> [Data]:
★ ★ ★ ★ ★ ★ ★
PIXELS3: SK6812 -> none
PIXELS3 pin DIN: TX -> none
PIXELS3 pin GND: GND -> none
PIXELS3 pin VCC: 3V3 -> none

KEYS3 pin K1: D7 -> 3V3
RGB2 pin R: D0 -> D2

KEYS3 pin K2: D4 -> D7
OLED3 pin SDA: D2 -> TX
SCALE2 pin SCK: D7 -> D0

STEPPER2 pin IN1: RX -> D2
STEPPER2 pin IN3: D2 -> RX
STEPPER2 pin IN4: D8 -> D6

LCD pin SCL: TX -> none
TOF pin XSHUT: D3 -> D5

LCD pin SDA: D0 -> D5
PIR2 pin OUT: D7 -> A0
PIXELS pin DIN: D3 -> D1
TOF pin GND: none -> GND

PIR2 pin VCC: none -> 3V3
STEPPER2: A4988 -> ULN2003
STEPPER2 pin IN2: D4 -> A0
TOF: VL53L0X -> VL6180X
★ ★ ★ ★ ★ ★ ★
> [Action item]:
Reproduce exactly what appears from the line containing "LCD pin SCL: TX -> none" down to the final line of the data.

> [Response]:
LCD pin SCL: TX -> none
TOF pin XSHUT: D3 -> D5

LCD pin SDA: D0 -> D5
PIR2 pin OUT: D7 -> A0
PIXELS pin DIN: D3 -> D1
TOF pin GND: none -> GND

PIR2 pin VCC: none -> 3V3
STEPPER2: A4988 -> ULN2003
STEPPER2 pin IN2: D4 -> A0
TOF: VL53L0X -> VL6180X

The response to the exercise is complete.